### [What you should do]
Whatever the listing holds, output it without alteration.
Excerpted records section start
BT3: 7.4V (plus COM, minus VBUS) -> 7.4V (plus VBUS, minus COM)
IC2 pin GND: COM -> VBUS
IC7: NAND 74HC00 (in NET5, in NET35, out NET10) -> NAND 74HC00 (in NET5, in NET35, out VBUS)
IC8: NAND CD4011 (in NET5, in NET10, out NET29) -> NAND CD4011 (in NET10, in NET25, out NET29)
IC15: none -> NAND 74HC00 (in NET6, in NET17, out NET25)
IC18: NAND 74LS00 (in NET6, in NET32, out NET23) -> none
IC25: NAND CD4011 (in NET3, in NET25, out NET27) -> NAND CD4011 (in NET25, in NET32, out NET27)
Excerpted records section end
### [Answer box]
BT3: 7.4V (plus COM, minus VBUS) -> 7.4V (plus VBUS, minus COM)
IC2 pin GND: COM -> VBUS
IC7: NAND 74HC00 (in NET5, in NET35, out NET10) -> NAND 74HC00 (in NET5, in NET35, out VBUS)
IC8: NAND CD4011 (in NET5, in NET10, out NET29) -> NAND CD4011 (in NET10, in NET25, out NET29)
IC15: none -> NAND 74HC00 (in NET6, in NET17, out NET25)
IC18: NAND 74LS00 (in NET6, in NET32, out NET23) -> none
IC25: NAND CD4011 (in NET3, in NET25, out NET27) -> NAND CD4011 (in NET25, in NET32, out NET27)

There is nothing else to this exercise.